───── Materials provided ─────

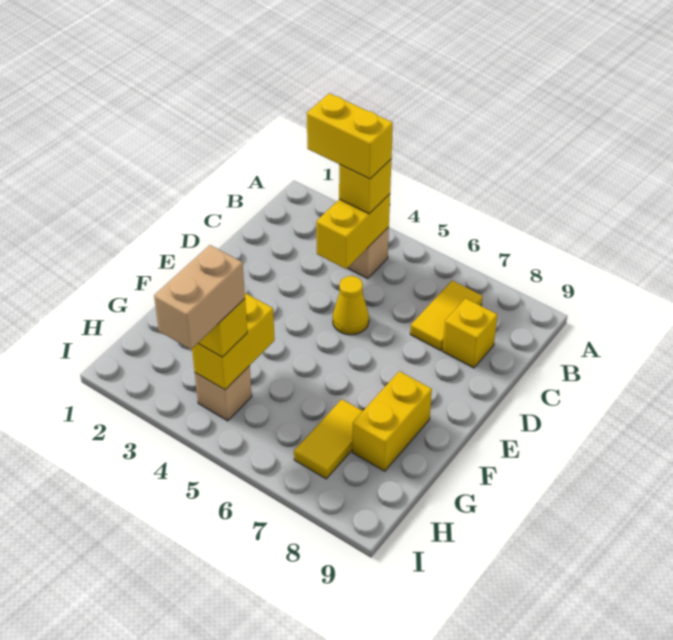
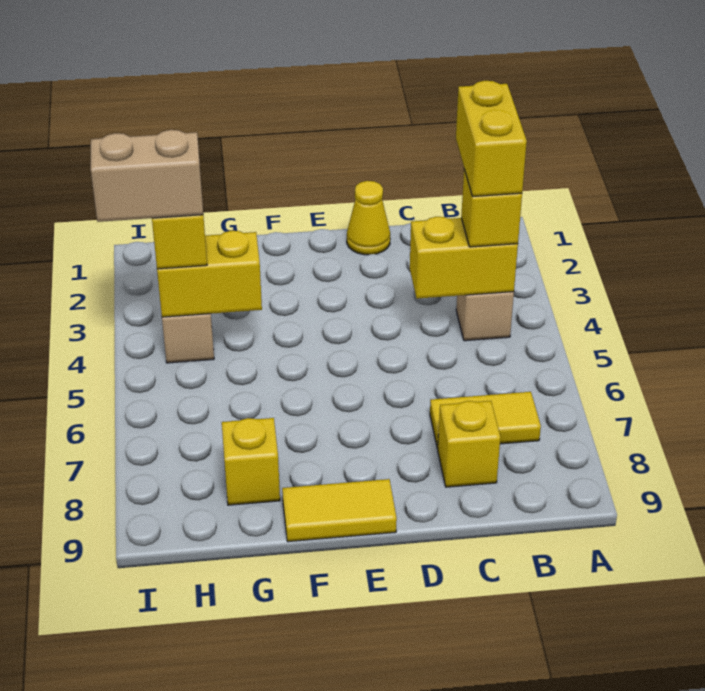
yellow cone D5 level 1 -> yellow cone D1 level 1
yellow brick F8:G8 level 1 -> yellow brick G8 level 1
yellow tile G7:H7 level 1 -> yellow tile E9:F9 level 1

─────
───── Materials provided ─────

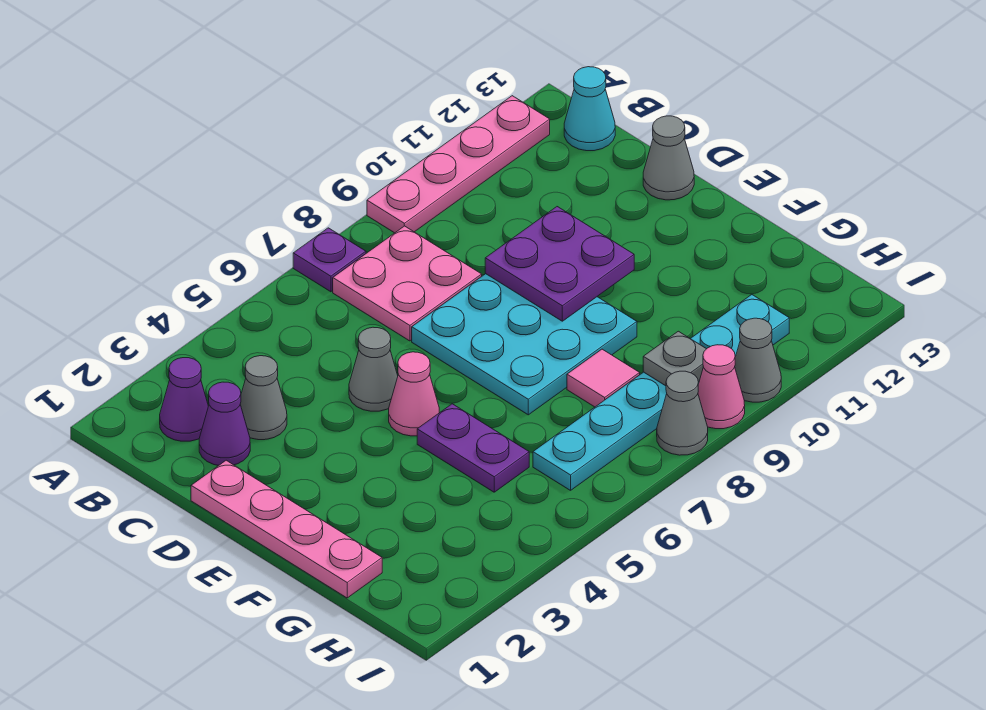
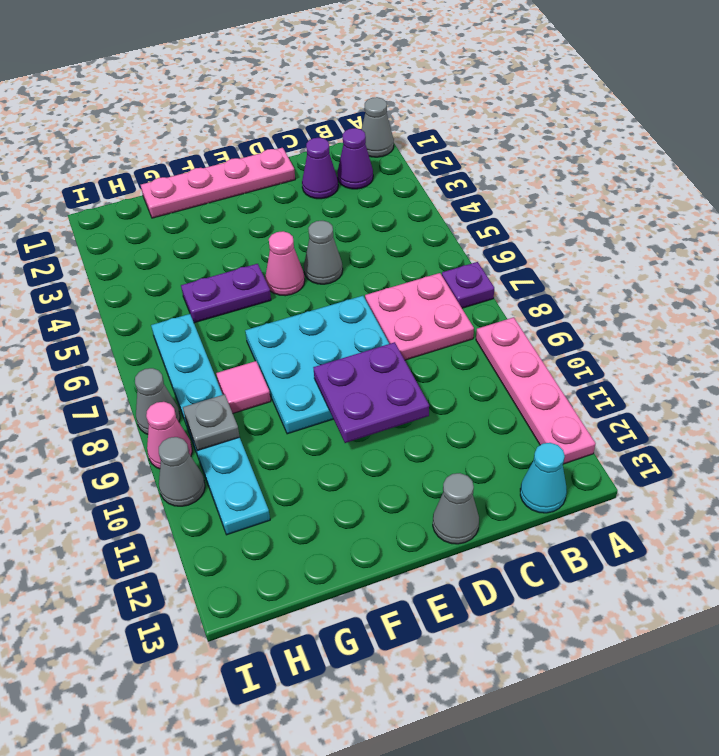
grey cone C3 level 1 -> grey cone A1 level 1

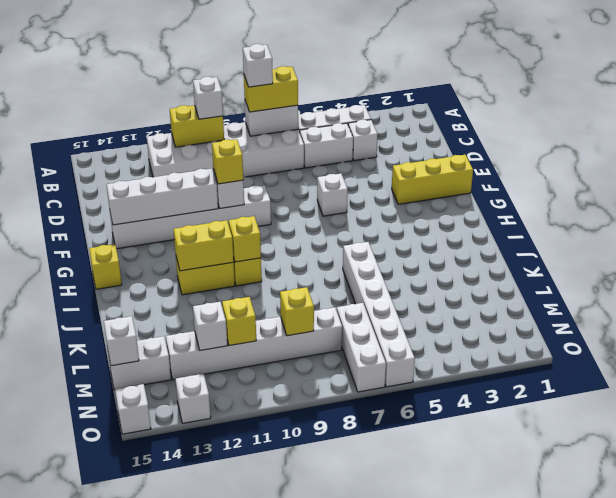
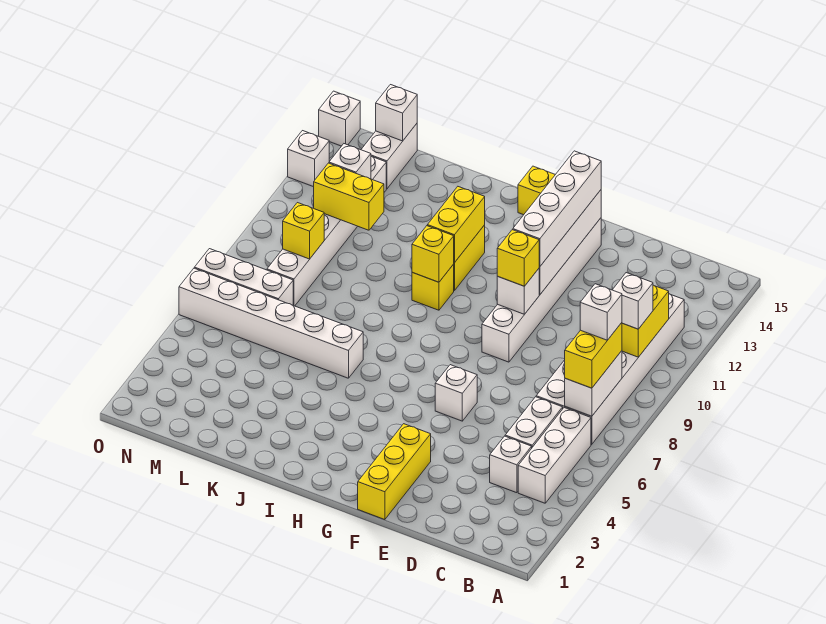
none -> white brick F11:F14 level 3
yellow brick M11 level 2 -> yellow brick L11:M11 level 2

─────

What the exercise asks:
Using the data above, show each line where "yellow" occurs.

Solution to the problem:
yellow cone D5 level 1 -> yellow cone D1 level 1
yellow brick F8:G8 level 1 -> yellow brick G8 level 1
yellow tile G7:H7 level 1 -> yellow tile E9:F9 level 1
yellow brick M11 level 2 -> yellow brick L11:M11 level 2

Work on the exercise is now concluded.